TASK DIRECTIONS
Each of the entries below should be written out exactly as it reads.

Data items
- Opening Delimiter -

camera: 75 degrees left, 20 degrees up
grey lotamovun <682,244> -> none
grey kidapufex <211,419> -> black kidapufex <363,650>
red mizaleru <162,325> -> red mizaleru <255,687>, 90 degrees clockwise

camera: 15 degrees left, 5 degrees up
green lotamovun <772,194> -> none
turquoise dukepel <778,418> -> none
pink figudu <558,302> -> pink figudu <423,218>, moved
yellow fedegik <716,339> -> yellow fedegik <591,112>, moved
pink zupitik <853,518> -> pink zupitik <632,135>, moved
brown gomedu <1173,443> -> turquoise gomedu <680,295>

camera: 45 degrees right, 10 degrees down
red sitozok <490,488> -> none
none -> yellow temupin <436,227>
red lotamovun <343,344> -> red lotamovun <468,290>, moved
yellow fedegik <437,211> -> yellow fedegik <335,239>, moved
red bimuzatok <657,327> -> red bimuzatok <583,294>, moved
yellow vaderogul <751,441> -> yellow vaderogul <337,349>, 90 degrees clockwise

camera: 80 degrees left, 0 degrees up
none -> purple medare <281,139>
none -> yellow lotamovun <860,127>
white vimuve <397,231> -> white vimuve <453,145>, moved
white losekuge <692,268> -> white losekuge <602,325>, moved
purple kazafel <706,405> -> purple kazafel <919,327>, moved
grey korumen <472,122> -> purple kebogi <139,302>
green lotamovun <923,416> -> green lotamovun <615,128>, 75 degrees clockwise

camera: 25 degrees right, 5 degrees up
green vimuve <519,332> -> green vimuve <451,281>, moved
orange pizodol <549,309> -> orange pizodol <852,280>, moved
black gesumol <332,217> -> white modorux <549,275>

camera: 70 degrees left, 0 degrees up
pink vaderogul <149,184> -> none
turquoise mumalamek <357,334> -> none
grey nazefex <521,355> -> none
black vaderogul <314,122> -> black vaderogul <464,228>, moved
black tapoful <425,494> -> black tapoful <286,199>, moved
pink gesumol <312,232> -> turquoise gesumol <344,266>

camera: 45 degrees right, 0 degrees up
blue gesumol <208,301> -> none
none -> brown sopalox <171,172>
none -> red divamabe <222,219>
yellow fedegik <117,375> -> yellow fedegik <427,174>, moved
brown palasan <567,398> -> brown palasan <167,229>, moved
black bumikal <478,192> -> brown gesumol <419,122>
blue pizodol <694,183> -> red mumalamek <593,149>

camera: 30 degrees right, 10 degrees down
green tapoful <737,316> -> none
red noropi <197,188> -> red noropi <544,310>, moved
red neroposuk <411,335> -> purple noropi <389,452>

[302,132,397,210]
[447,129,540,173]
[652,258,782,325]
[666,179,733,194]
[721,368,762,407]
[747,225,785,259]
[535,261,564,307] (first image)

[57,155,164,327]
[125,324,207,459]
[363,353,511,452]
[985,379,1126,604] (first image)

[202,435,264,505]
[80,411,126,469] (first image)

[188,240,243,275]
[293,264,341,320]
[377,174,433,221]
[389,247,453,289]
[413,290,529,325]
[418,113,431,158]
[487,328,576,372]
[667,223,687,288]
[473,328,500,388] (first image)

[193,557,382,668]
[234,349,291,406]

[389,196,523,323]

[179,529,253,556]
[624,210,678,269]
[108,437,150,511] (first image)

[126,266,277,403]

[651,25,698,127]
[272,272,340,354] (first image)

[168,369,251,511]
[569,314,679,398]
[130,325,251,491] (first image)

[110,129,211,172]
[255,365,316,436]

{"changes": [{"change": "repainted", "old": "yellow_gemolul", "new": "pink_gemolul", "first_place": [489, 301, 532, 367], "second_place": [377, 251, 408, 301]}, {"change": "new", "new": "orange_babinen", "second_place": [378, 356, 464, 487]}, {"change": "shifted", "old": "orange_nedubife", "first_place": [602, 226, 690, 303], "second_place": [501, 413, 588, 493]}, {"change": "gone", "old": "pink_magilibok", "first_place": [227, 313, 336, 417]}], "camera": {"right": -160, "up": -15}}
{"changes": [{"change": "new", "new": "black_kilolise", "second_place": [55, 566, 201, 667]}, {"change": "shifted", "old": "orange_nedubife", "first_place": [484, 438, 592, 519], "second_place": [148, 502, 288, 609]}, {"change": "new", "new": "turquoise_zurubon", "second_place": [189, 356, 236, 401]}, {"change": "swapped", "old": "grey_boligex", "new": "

- Closing Delimiter -

RESPONSE AREA
camera: 75 degrees left, 20 degrees up
grey lotamovun <682,244> -> none
grey kidapufex <211,419> -> black kidapufex <363,650>
red mizaleru <162,325> -> red mizaleru <255,687>, 90 degrees clockwise

camera: 15 degrees left, 5 degrees up
green lotamovun <772,194> -> none
turquoise dukepel <778,418> -> none
pink figudu <558,302> -> pink figudu <423,218>, moved
yellow fedegik <716,339> -> yellow fedegik <591,112>, moved
pink zupitik <853,518> -> pink zupitik <632,135>, moved
brown gomedu <1173,443> -> turquoise gomedu <680,295>

camera: 45 degrees right, 10 degrees down
red sitozok <490,488> -> none
none -> yellow temupin <436,227>
red lotamovun <343,344> -> red lotamovun <468,290>, moved
yellow fedegik <437,211> -> yellow fedegik <335,239>, moved
red bimuzatok <657,327> -> red bimuzatok <583,294>, moved
yellow vaderogul <751,441> -> yellow vaderogul <337,349>, 90 degrees clockwise

camera: 80 degrees left, 0 degrees up
none -> purple medare <281,139>
none -> yellow lotamovun <860,127>
white vimuve <397,231> -> white vimuve <453,145>, moved
white losekuge <692,268> -> white losekuge <602,325>, moved
purple kazafel <706,405> -> purple kazafel <919,327>, moved
grey korumen <472,122> -> purple kebogi <139,302>
green lotamovun <923,416> -> green lotamovun <615,128>, 75 degrees clockwise

camera: 25 degrees right, 5 degrees up
green vimuve <519,332> -> green vimuve <451,281>, moved
orange pizodol <549,309> -> orange pizodol <852,280>, moved
black gesumol <332,217> -> white modorux <549,275>

camera: 70 degrees left, 0 degrees up
pink vaderogul <149,184> -> none
turquoise mumalamek <357,334> -> none
grey nazefex <521,355> -> none
black vaderogul <314,122> -> black vaderogul <464,228>, moved
black tapoful <425,494> -> black tapoful <286,199>, moved
pink gesumol <312,232> -> turquoise gesumol <344,266>

camera: 45 degrees right, 0 degrees up
blue gesumol <208,301> -> none
none -> brown sopalox <171,172>
none -> red divamabe <222,219>
yellow fedegik <117,375> -> yellow fedegik <427,174>, moved
brown palasan <567,398> -> brown palasan <167,229>, moved
black bumikal <478,192> -> brown gesumol <419,122>
blue pizodol <694,183> -> red mumalamek <593,149>

camera: 30 degrees right, 10 degrees down
green tapoful <737,316> -> none
red noropi <197,188> -> red noropi <544,310>, moved
red neroposuk <411,335> -> purple noropi <389,452>

[302,132,397,210]
[447,129,540,173]
[652,258,782,325]
[666,179,733,194]
[721,368,762,407]
[747,225,785,259]
[535,261,564,307] (first image)

[57,155,164,327]
[125,324,207,459]
[363,353,511,452]
[985,379,1126,604] (first image)

[202,435,264,505]
[80,411,126,469] (first image)

[188,240,243,275]
[293,264,341,320]
[377,174,433,221]
[389,247,453,289]
[413,290,529,325]
[418,113,431,158]
[487,328,576,372]
[667,223,687,288]
[473,328,500,388] (first image)

[193,557,382,668]
[234,349,291,406]

[389,196,523,323]

[179,529,253,556]
[624,210,678,269]
[108,437,150,511] (first image)

[126,266,277,403]

[651,25,698,127]
[272,272,340,354] (first image)

[168,369,251,511]
[569,314,679,398]
[130,325,251,491] (first image)

[110,129,211,172]
[255,365,316,436]

{"changes": [{"change": "repainted", "old": "yellow_gemolul", "new": "pink_gemolul", "first_place": [489, 301, 532, 367], "second_place": [377, 251, 408, 301]}, {"change": "new", "new": "orange_babinen", "second_place": [378, 356, 464, 487]}, {"change": "shifted", "old": "orange_nedubife", "first_place": [602, 226, 690, 303], "second_place": [501, 413, 588, 493]}, {"change": "gone", "old": "pink_magilibok", "first_place": [227, 313, 336, 417]}], "camera": {"right": -160, "up": -15}}
{"changes": [{"change": "new", "new": "black_kilolise", "second_place": [55, 566, 201, 667]}, {"change": "shifted", "old": "orange_nedubife", "first_place": [484, 438, 592, 519], "second_place": [148, 502, 288, 609]}, {"change": "new", "new": "turquoise_zurubon", "second_place": [189, 356, 236, 401]}, {"change": "swapped", "old": "grey_boligex", "new": "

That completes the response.